YOUR INSTRUCTIONS:
What you return should be the exact lines from the one with "move,flamaster [pomarańczowy],835 352" to the end of the records below, both included, and no pictures.

Items from a data source:
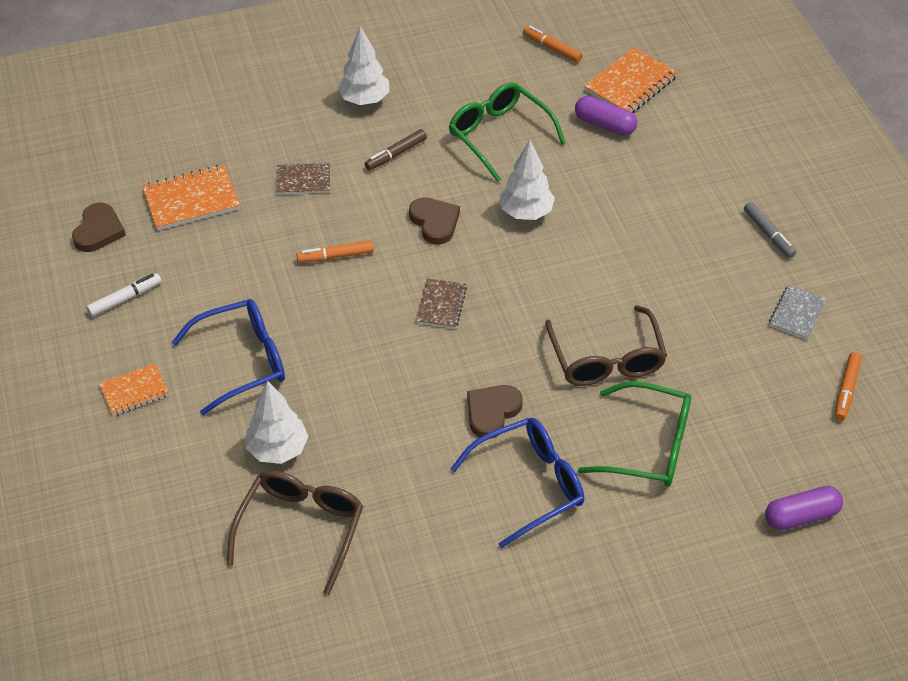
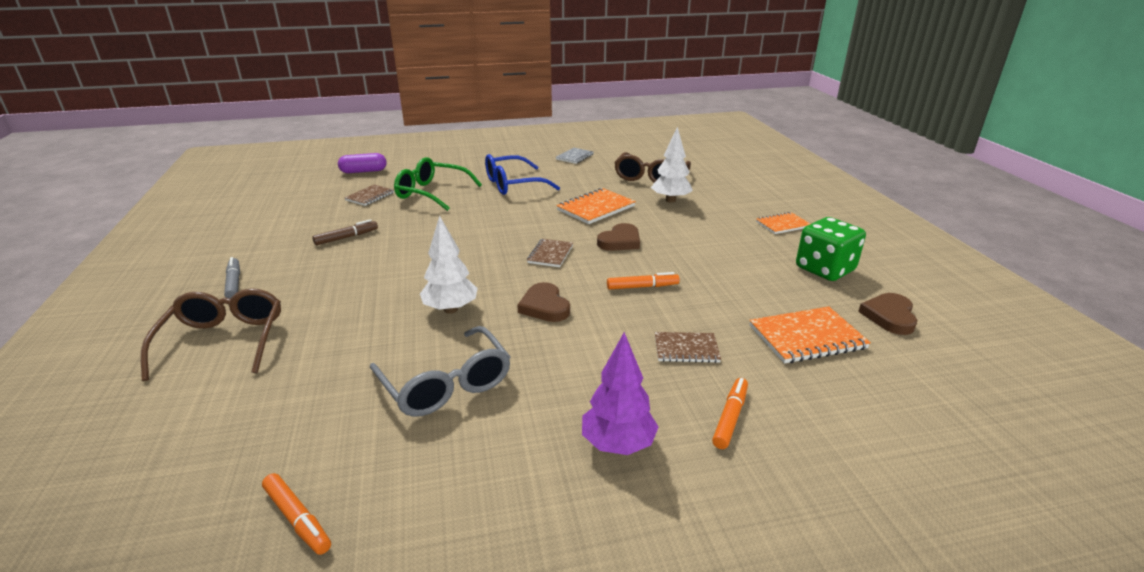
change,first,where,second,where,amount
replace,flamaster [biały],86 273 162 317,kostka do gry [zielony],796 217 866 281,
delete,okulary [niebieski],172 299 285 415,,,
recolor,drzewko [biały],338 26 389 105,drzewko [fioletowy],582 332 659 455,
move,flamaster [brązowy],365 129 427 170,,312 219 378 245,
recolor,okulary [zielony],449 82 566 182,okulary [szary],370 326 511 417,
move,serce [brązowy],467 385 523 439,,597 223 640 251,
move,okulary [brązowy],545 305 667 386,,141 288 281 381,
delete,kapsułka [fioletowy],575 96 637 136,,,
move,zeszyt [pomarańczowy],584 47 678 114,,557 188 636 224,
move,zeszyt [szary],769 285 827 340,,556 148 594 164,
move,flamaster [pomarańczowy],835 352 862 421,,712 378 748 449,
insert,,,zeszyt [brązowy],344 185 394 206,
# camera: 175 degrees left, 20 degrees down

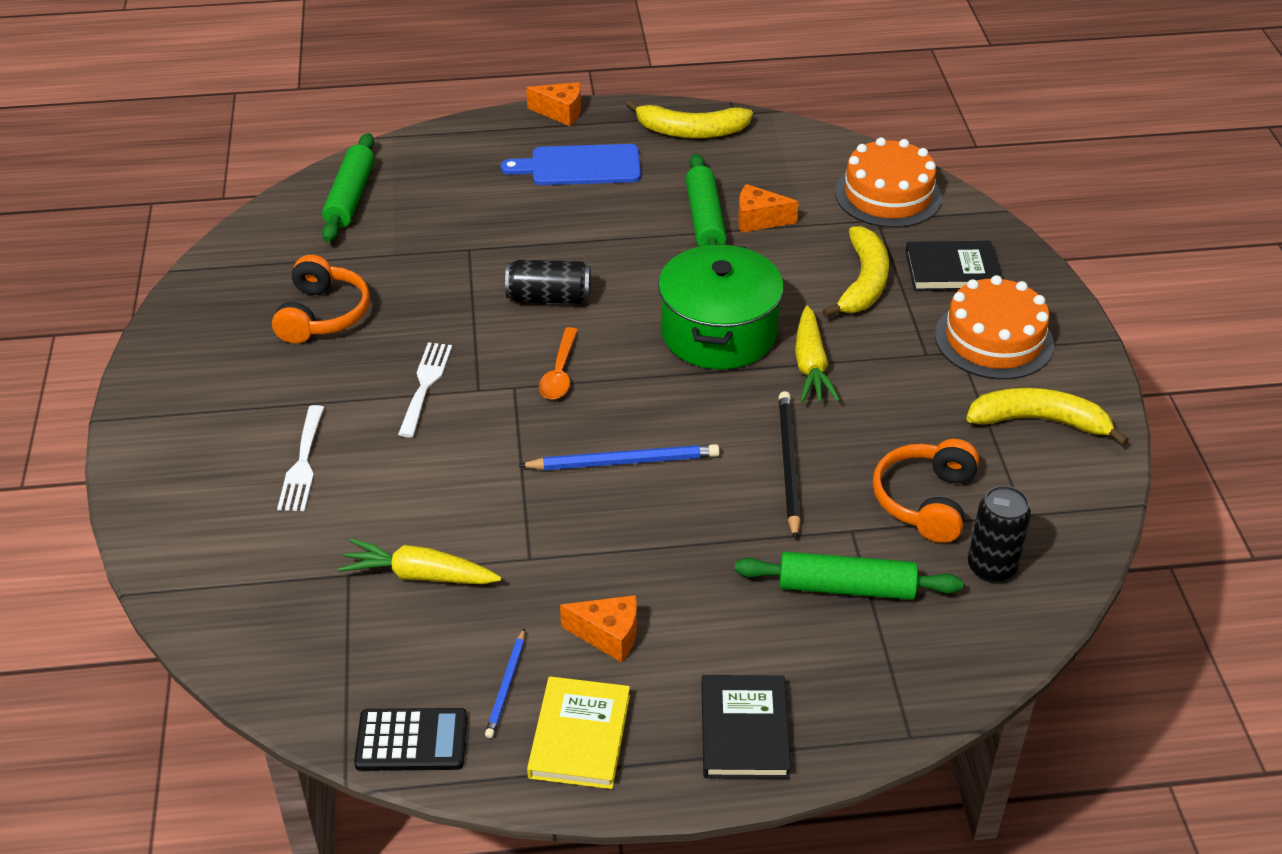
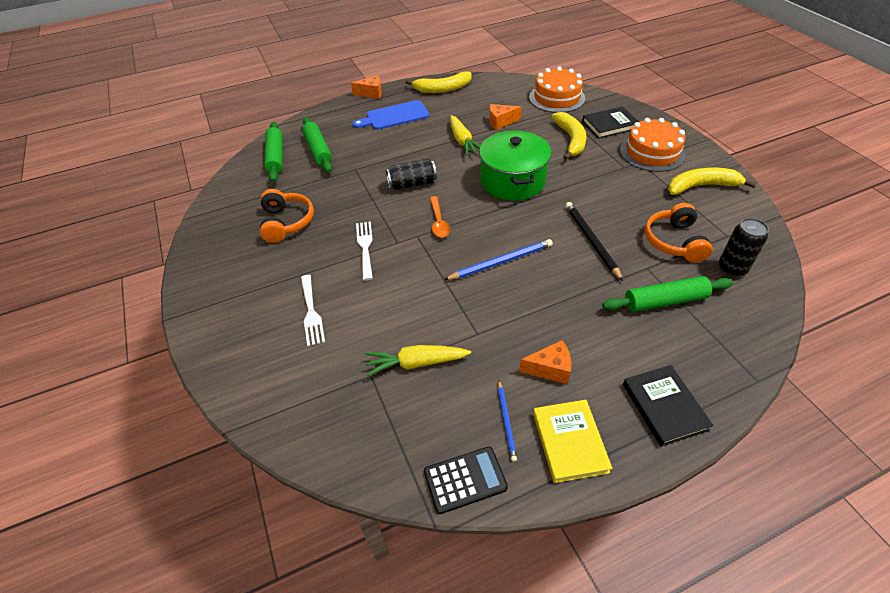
change,first,where,second,where,amount
move,wałek do ciasta [zielony],685 154 727 247,,302 117 332 173,
move,marchewka [żółty],795 305 840 403,,450 115 480 156,
# camera: 15 degrees left, 5 degrees up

SOLUTION:
move,flamaster [pomarańczowy],835 352 862 421,,712 378 748 449,
insert,,,zeszyt [brązowy],344 185 394 206,
# camera: 175 degrees left, 20 degrees down

change,first,where,second,where,amount
move,wałek do ciasta [zielony],685 154 727 247,,302 117 332 173,
move,marchewka [żółty],795 305 840 403,,450 115 480 156,
# camera: 15 degrees left, 5 degrees up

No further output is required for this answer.